### Exercise goal
Below are some records; quote exactly the lines from the one that contains "none -> white brick C10 level 1" through the one that contains "tan plate G5 level 2 -> tan brick G5 level 2", inclusive, and no others.

### Records supplied
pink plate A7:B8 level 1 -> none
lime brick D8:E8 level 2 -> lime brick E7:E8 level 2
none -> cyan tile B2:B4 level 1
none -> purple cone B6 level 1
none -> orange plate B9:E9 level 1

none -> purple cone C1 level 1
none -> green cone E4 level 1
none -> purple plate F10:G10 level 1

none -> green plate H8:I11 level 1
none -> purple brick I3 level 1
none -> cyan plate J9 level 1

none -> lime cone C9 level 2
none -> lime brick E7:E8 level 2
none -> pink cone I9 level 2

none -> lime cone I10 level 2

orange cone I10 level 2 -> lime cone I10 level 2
* * *
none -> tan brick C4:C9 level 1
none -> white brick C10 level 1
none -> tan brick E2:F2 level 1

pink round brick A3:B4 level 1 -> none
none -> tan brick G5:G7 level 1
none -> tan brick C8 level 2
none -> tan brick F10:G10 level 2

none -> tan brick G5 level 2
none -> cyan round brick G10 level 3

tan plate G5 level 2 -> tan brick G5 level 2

### Exercise response
none -> white brick C10 level 1
none -> tan brick E2:F2 level 1

pink round brick A3:B4 level 1 -> none
none -> tan brick G5:G7 level 1
none -> tan brick C8 level 2
none -> tan brick F10:G10 level 2

none -> tan brick G5 level 2
none -> cyan round brick G10 level 3

tan plate G5 level 2 -> tan brick G5 level 2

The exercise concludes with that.